Change listing data
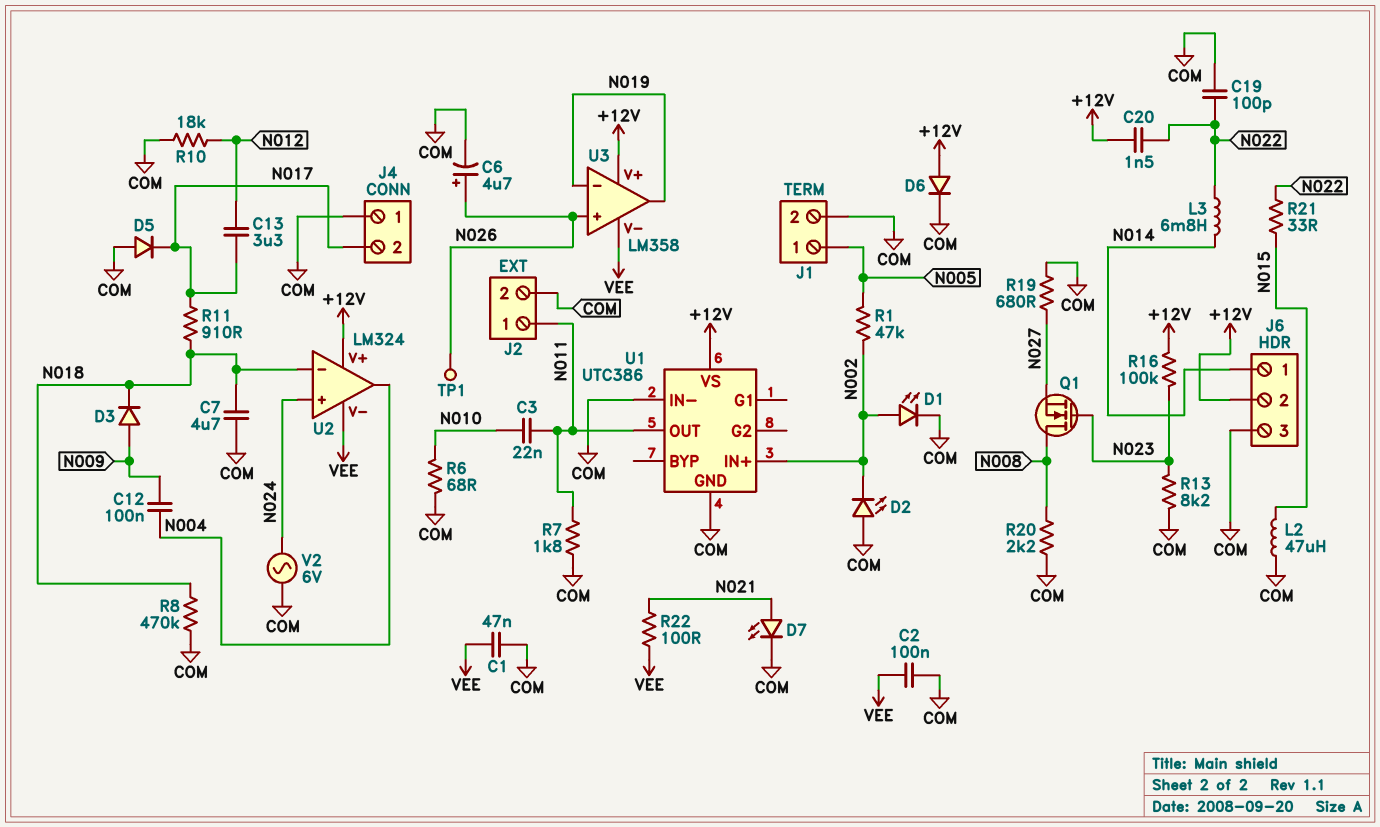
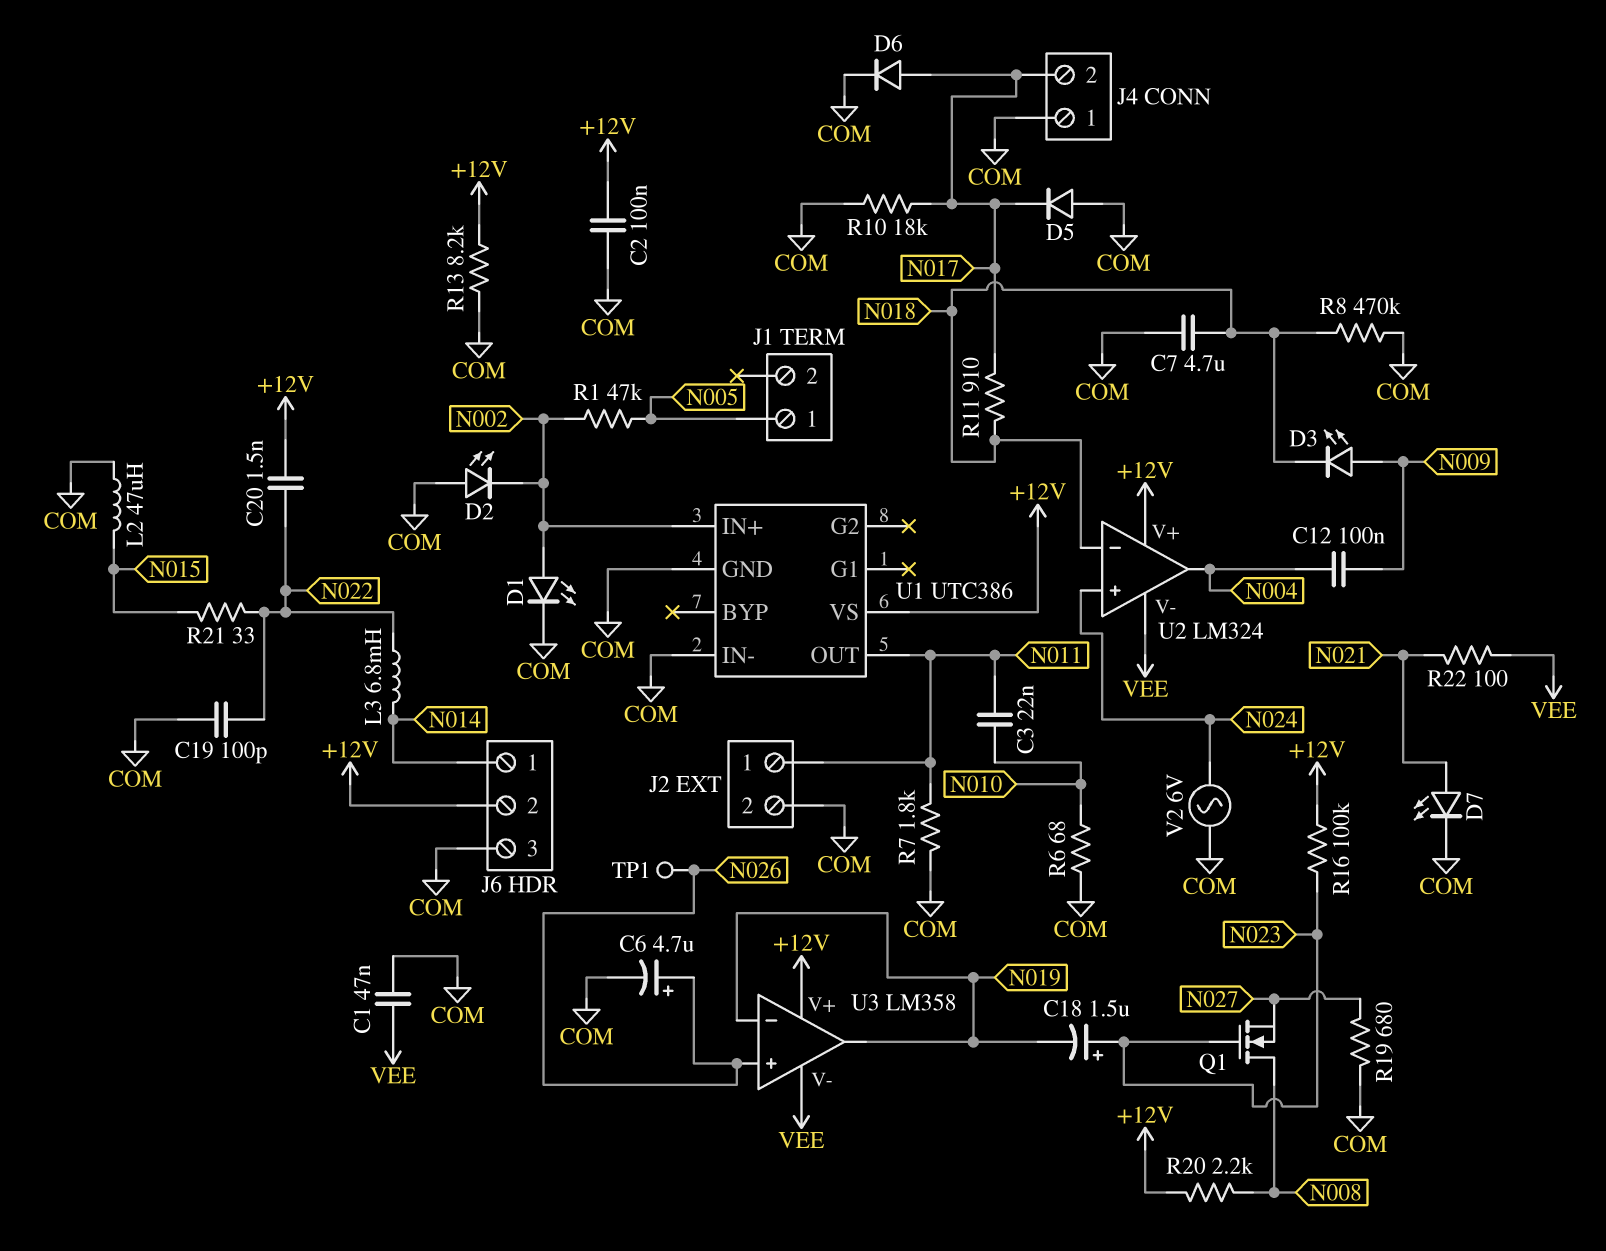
C2: 100nF (COM, VEE) -> 100nF (+12V, COM)
C13: 3.3uF (N012, N017) -> none
C18: none -> 1.5uF (plus N023, minus N019)
D3: diode (A N009, K N018) -> LED (A N009, K N018)
D6: diode (A +12V, K COM) -> diode (A N017, K COM)
J1 pin 2: COM -> none
R10: 18k (COM, N012) -> 18k (COM, N017)
R13: 8.2k (COM, N023) -> 8.2k (+12V, COM)
R20: 2.2k (COM, N008) -> 2.2k (+12V, N008)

What to do
Your job is to repeat every entry exactly, keeping all pictures out of the copy.

Response to the exercise
C2: 100nF (COM, VEE) -> 100nF (+12V, COM)
C13: 3.3uF (N012, N017) -> none
C18: none -> 1.5uF (plus N023, minus N019)
D3: diode (A N009, K N018) -> LED (A N009, K N018)
D6: diode (A +12V, K COM) -> diode (A N017, K COM)
J1 pin 2: COM -> none
R10: 18k (COM, N012) -> 18k (COM, N017)
R13: 8.2k (COM, N023) -> 8.2k (+12V, COM)
R20: 2.2k (COM, N008) -> 2.2k (+12V, N008)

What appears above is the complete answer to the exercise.